--- The input ---
***
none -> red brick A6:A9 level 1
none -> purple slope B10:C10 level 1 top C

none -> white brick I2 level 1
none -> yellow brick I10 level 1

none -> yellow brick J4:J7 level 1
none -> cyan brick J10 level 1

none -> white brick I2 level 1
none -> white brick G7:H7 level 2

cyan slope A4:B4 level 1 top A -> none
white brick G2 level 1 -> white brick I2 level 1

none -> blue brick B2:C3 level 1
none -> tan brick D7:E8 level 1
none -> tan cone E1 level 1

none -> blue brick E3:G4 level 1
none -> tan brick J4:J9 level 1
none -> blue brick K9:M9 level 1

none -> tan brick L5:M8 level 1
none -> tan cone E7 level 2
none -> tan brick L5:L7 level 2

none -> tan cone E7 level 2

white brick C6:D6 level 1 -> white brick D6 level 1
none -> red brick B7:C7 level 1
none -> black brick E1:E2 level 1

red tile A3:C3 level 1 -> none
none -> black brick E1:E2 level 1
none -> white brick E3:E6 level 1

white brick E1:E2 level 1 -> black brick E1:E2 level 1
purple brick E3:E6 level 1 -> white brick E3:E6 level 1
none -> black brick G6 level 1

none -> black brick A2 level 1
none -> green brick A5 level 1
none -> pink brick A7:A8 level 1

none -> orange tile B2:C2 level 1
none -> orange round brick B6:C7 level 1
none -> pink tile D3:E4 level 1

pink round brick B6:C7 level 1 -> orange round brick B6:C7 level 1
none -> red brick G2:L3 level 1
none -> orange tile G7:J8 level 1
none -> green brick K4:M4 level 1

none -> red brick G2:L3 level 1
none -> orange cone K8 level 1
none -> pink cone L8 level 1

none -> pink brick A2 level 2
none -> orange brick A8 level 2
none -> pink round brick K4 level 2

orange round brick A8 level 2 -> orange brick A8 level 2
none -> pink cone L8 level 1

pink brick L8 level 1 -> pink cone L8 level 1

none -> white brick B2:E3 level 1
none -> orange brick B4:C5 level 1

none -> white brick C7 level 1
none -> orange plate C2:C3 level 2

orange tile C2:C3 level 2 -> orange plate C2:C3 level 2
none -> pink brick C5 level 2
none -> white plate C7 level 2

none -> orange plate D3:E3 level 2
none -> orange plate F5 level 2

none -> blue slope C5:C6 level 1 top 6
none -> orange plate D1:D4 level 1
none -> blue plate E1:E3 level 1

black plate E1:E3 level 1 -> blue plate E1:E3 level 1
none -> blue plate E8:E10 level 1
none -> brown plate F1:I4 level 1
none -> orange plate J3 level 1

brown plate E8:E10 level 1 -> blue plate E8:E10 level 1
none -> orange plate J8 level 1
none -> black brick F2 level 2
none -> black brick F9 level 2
***
In the entries above, find the line with "none -> tan cone E1 level 1" and the line with "none -> green brick K4:M4 level 1", then restate word for word both of them and every line between, with nothing more.

--- Result of this exercise ---
none -> tan cone E1 level 1

none -> blue brick E3:G4 level 1
none -> tan brick J4:J9 level 1
none -> blue brick K9:M9 level 1

none -> tan brick L5:M8 level 1
none -> tan cone E7 level 2
none -> tan brick L5:L7 level 2

none -> tan cone E7 level 2

white brick C6:D6 level 1 -> white brick D6 level 1
none -> red brick B7:C7 level 1
none -> black brick E1:E2 level 1

red tile A3:C3 level 1 -> none
none -> black brick E1:E2 level 1
none -> white brick E3:E6 level 1

white brick E1:E2 level 1 -> black brick E1:E2 level 1
purple brick E3:E6 level 1 -> white brick E3:E6 level 1
none -> black brick G6 level 1

none -> black brick A2 level 1
none -> green brick A5 level 1
none -> pink brick A7:A8 level 1

none -> orange tile B2:C2 level 1
none -> orange round brick B6:C7 level 1
none -> pink tile D3:E4 level 1

pink round brick B6:C7 level 1 -> orange round brick B6:C7 level 1
none -> red brick G2:L3 level 1
none -> orange tile G7:J8 level 1
none -> green brick K4:M4 level 1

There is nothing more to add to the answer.